◆ EXERCISE AIM:
Your answer must be an exact copy of the data, without any pictures.

◆ PROVIDED DATA:
* * *
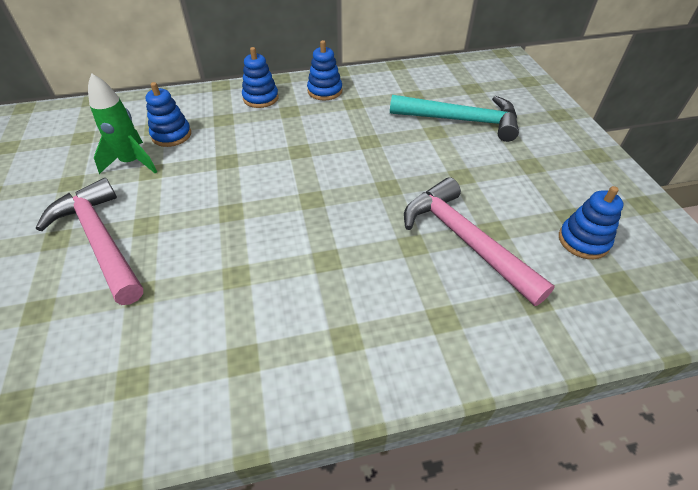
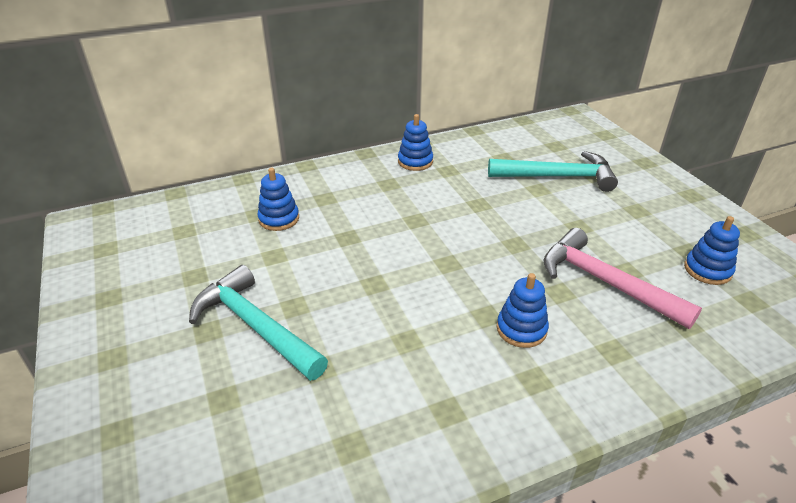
camera: 10 degrees left, 10 degrees down
(101, 240) = (256, 326): pink hammer -> turquoise hammer
(132, 162) = (251, 249): green rocket -> none
(260, 98) = (354, 174): blue stacking toy -> blue stacking toy (521, 329)

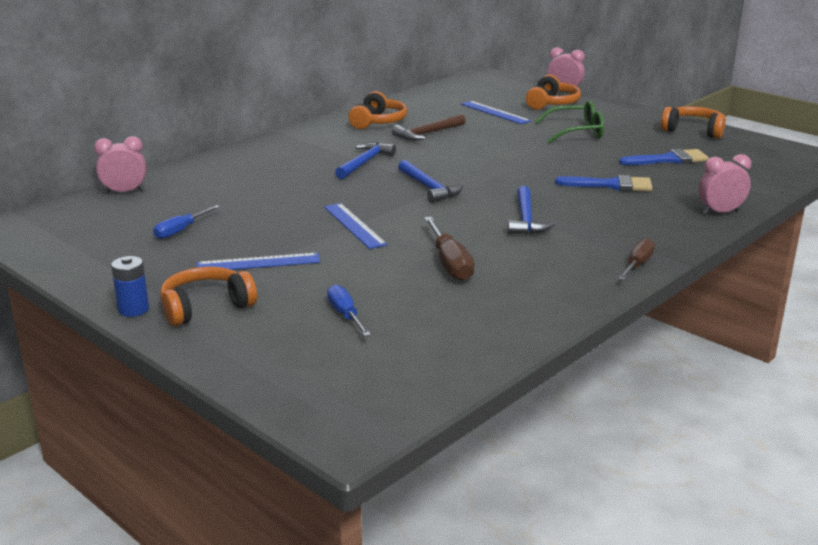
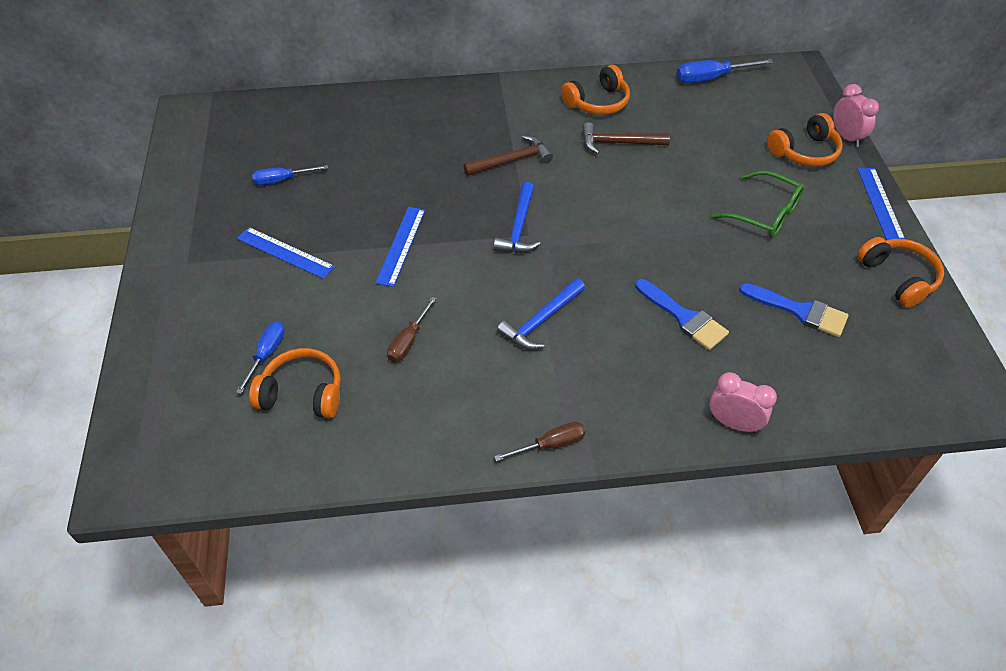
camera: 40 degrees right, 25 degrees up
(124, 192) = (301, 107): pink clock -> none
(133, 310) = (158, 258): blue battery -> none
(205, 307) = (198, 284): orange headphones -> orange headphones (302, 393)
(364, 163) = (512, 160): blue hammer -> brown hammer
(437, 92) = (711, 78): none -> blue screwdriver
(450, 263) = (408, 341): brown screwdriver -> brown screwdriver, size x0.67
(494, 112) = (725, 139): blue ruler -> blue ruler (880, 203)

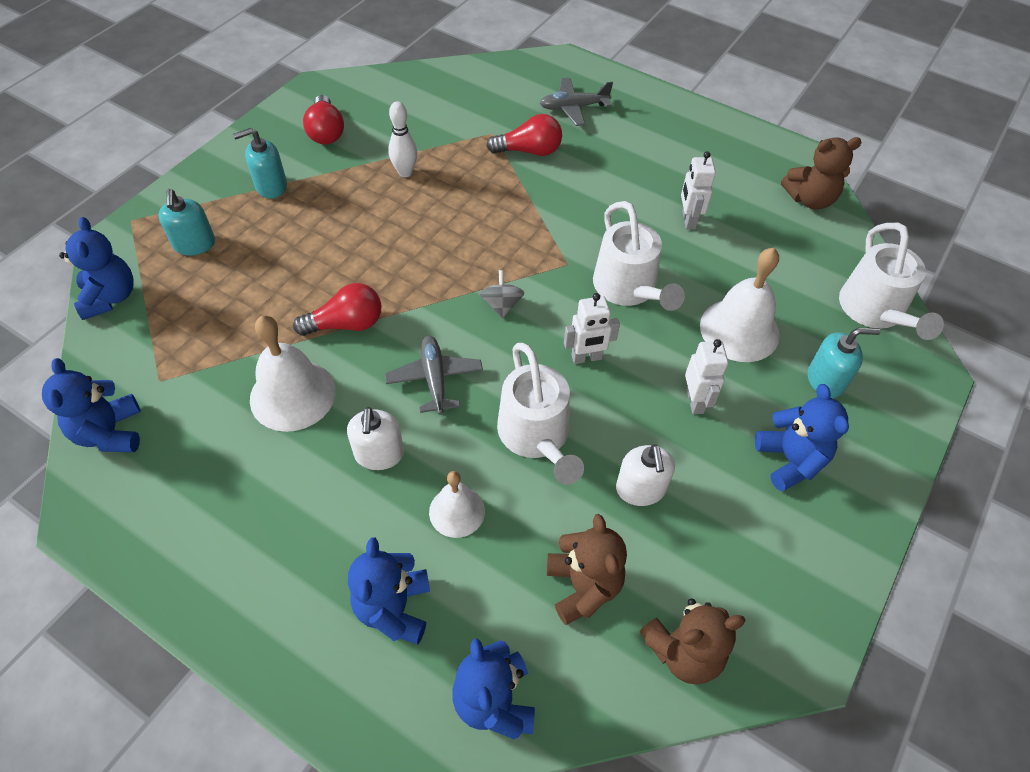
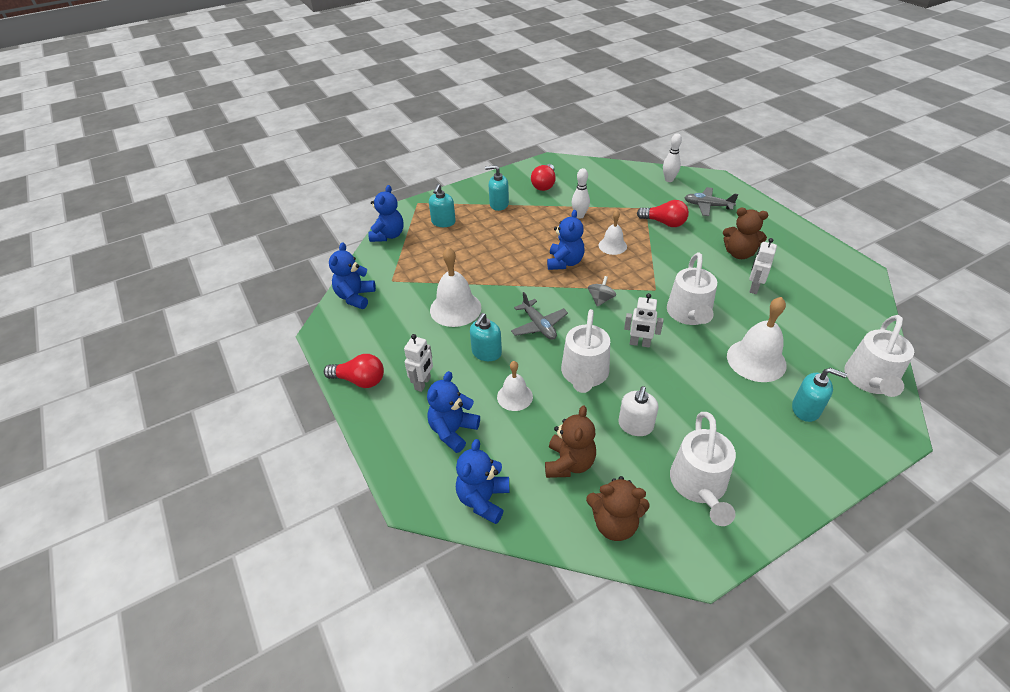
camera: 30 degrees right, 10 degrees down
(346, 324) = (503, 283): red light bulb -> red light bulb (359, 380)
(379, 454) = (486, 353): white soap dispenser -> turquoise soap dispenser
(434, 379) = (539, 325): grey plane -> grey plane turned 135 degrees clockwise
(476, 210) = (612, 246): none -> white bell
(503, 77) = (669, 180): none -> white bowling pin
(695, 401) = (701, 390): white robot -> white robot (423, 383)
(757, 544) = (699, 485): none -> white watering can
(790, 460) = (751, 446): blue teddy bear -> blue teddy bear (565, 262)
(810, 199) = (856, 299): brown teddy bear -> brown teddy bear (739, 253)

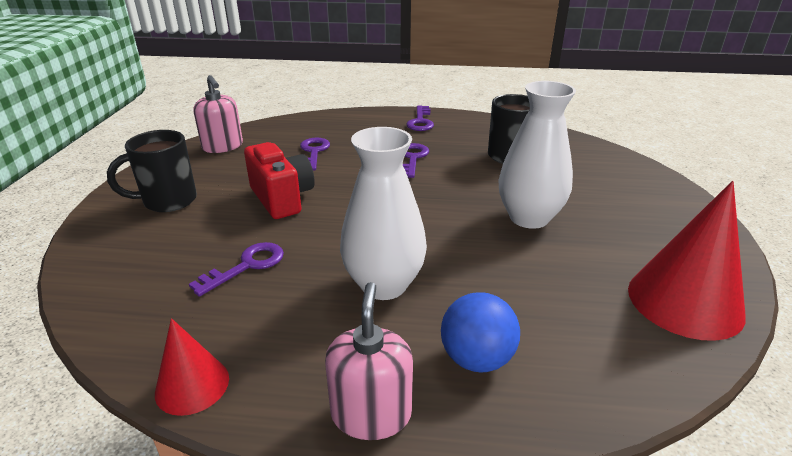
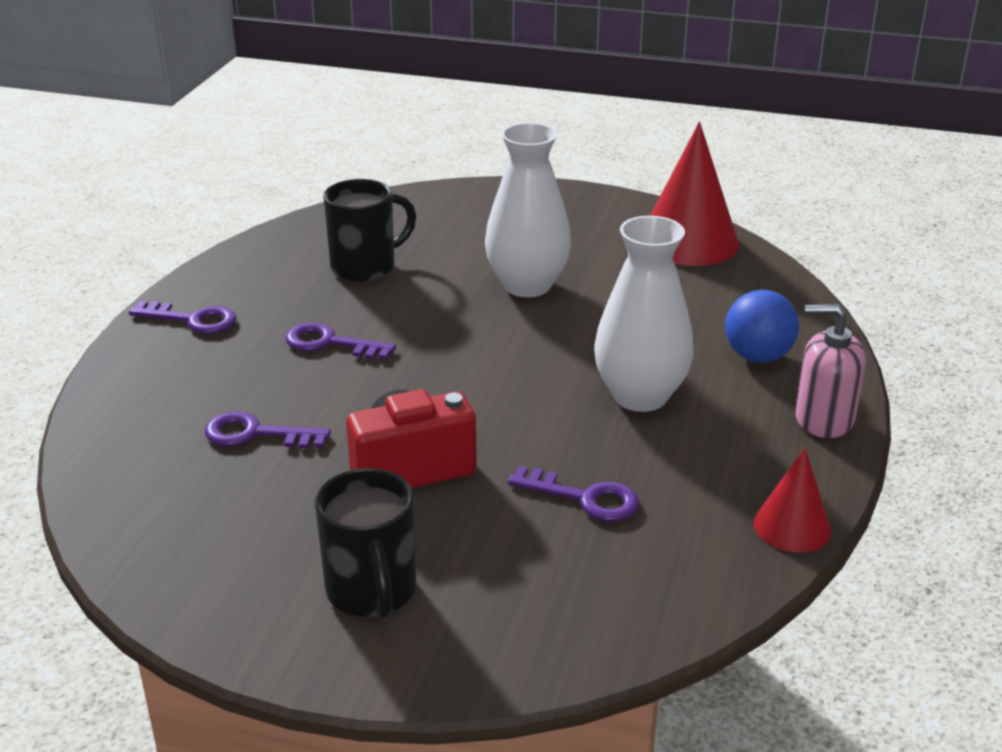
camera: 80 degrees left, 0 degrees up
(223, 146) = (167, 542): pink soap dispenser -> none
(246, 266) = (584, 498): purple key -> purple key turned 150 degrees clockwise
* * *
◆ RESPONSE:
camera: 10 degrees left, 10 degrees down
(101, 240) = (256, 326): pink hammer -> turquoise hammer
(132, 162) = (251, 249): green rocket -> none
(260, 98) = (354, 174): blue stacking toy -> blue stacking toy (521, 329)

camera: 40 degrees right, 25 degrees up
(124, 192) = (301, 107): pink clock -> none
(133, 310) = (158, 258): blue battery -> none
(205, 307) = (198, 284): orange headphones -> orange headphones (302, 393)
(364, 163) = (512, 160): blue hammer -> brown hammer
(437, 92) = (711, 78): none -> blue screwdriver
(450, 263) = (408, 341): brown screwdriver -> brown screwdriver, size x0.67
(494, 112) = (725, 139): blue ruler -> blue ruler (880, 203)

camera: 30 degrees right, 10 degrees down
(346, 324) = (503, 283): red light bulb -> red light bulb (359, 380)
(379, 454) = (486, 353): white soap dispenser -> turquoise soap dispenser
(434, 379) = (539, 325): grey plane -> grey plane turned 135 degrees clockwise
(476, 210) = (612, 246): none -> white bell
(503, 77) = (669, 180): none -> white bowling pin
(695, 401) = (701, 390): white robot -> white robot (423, 383)
(757, 544) = (699, 485): none -> white watering can
(790, 460) = (751, 446): blue teddy bear -> blue teddy bear (565, 262)
(810, 199) = (856, 299): brown teddy bear -> brown teddy bear (739, 253)

camera: 80 degrees left, 0 degrees up
(223, 146) = (167, 542): pink soap dispenser -> none
(246, 266) = (584, 498): purple key -> purple key turned 150 degrees clockwise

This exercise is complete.